> _TASK REQUIREMENTS_: Find the line containing "none -> orange 1x2 brick [401,182,451,221]", then print it and each following line through the end of the records, exactly and with nothing added; leave out any pictures.

> _RECORDS_:
+===+
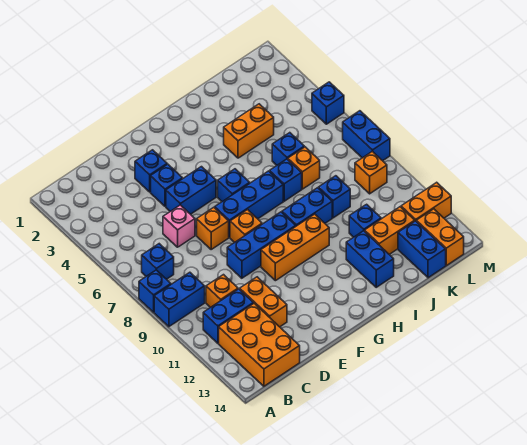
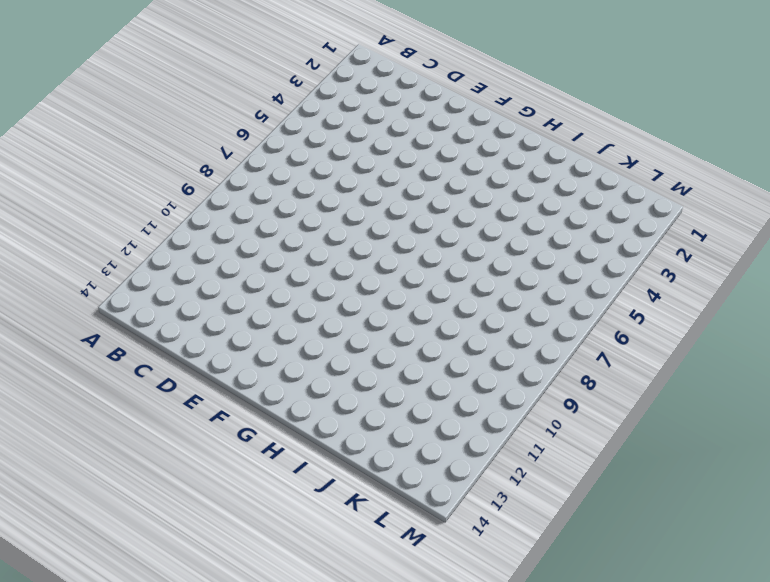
none -> blue 1x1 brick [139,270,171,312]
none -> blue 1x2 brick [154,272,205,327]
none -> blue 1x1 brick [142,244,174,279]
none -> blue 1x2 brick [203,289,253,343]

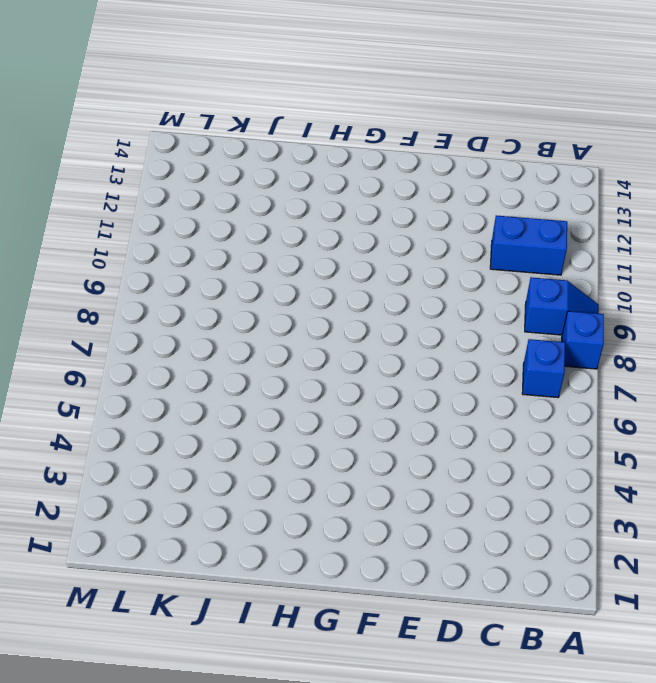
blue 1x2 slope [525,277,599,335] -> blue 1x2 brick [154,272,205,327]
none -> orange 2x3 brick [219,303,300,386]
none -> orange 1x1 brick [206,275,238,308]
none -> pink 1x1 brick [163,205,195,247]
none -> orange 1x2 brick [240,277,287,327]

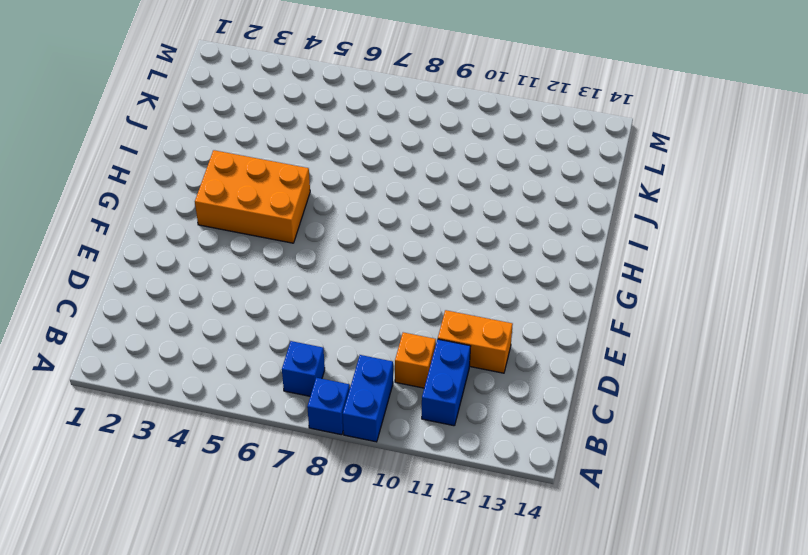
orange 2x3 brick [195,150,310,243] -> orange 2x3 brick moved to [219,303,300,386]
none -> pink 1x1 brick [163,205,195,247]
none -> blue 1x1 brick [135,150,167,192]
none -> blue 1x1 brick [151,164,182,206]
none -> blue 1x2 brick [166,167,216,214]

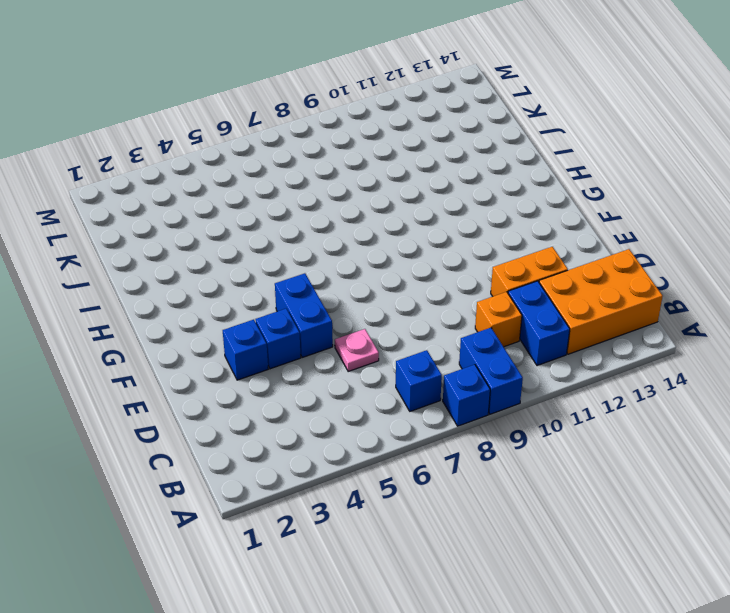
pink 1x1 plate [335,329,379,371] -> pink 1x1 brick [163,205,195,247]
none -> orange 1x1 brick [197,207,229,249]
none -> blue 1x3 brick [227,212,296,278]
none -> blue 1x3 brick [215,171,283,237]
none -> orange 1x1 brick [230,210,262,243]

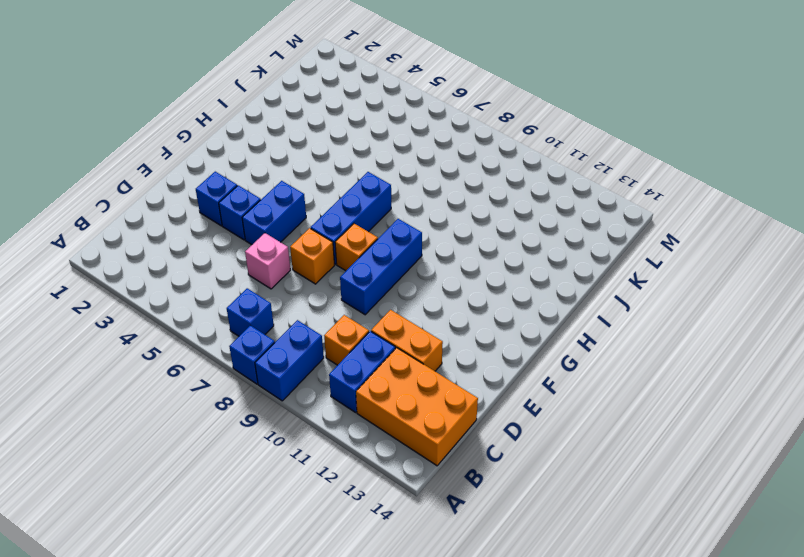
none -> orange 1x3 brick [261,214,329,281]
none -> blue 1x1 brick [218,169,250,202]
none -> blue 1x2 brick [282,188,332,226]
none -> orange 1x2 brick [224,104,274,158]

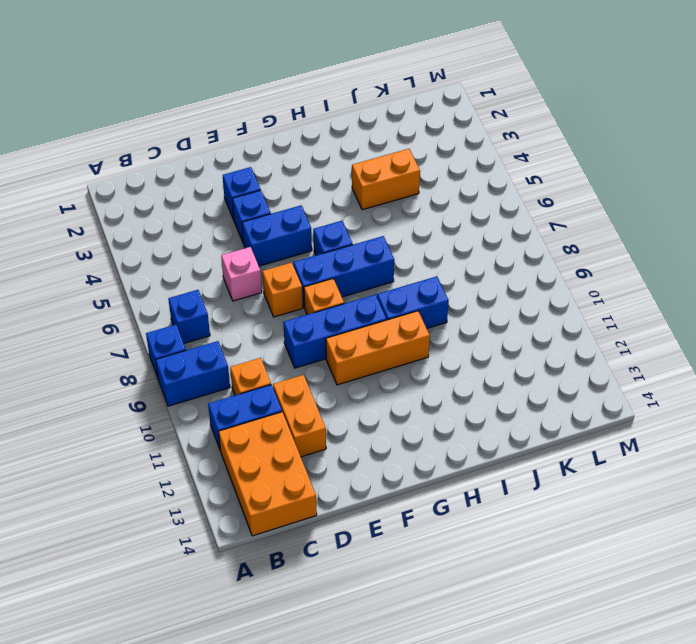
none -> blue 1x1 brick [270,159,302,201]
none -> blue 1x2 brick [346,231,394,287]
none -> blue 1x1 brick [272,133,304,165]
none -> orange 1x1 brick [288,147,320,189]

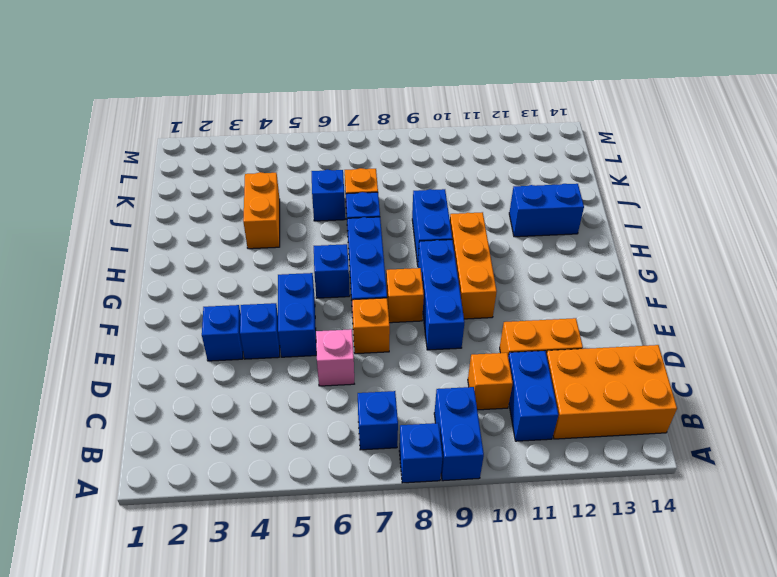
none -> blue 1x1 brick [319,176,350,218]
none -> blue 1x1 brick [349,204,381,237]
none -> orange 1x2 brick [365,207,415,255]
none -> blue 1x2 brick [398,221,446,278]

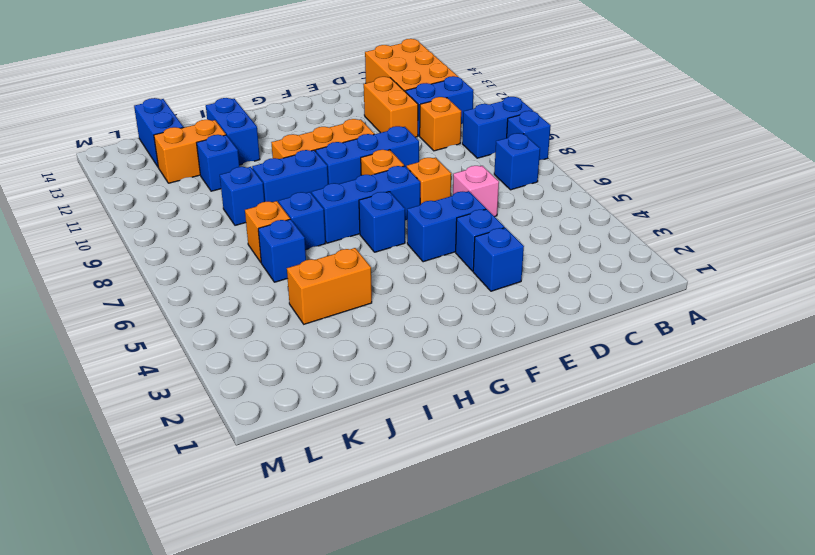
none -> orange 1x1 brick [355,151,387,194]
none -> orange 1x2 brick [401,182,451,221]
none -> orange 1x2 brick [416,209,464,266]
none -> blue 1x1 brick [312,82,344,124]

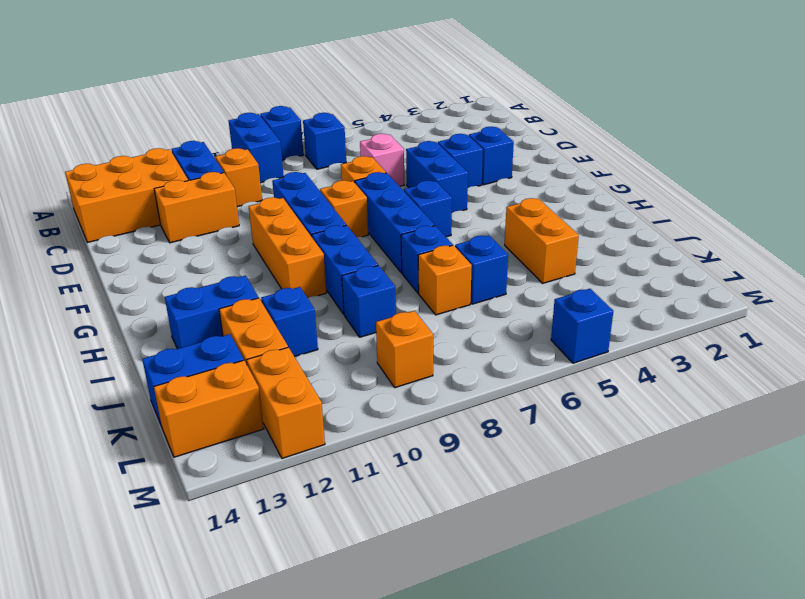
none -> blue 1x2 brick [343,111,390,161]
+===+
> _TASK SOLUTION_:
none -> orange 1x2 brick [401,182,451,221]
none -> orange 1x2 brick [416,209,464,266]
none -> blue 1x1 brick [312,82,344,124]

none -> blue 1x2 brick [343,111,390,161]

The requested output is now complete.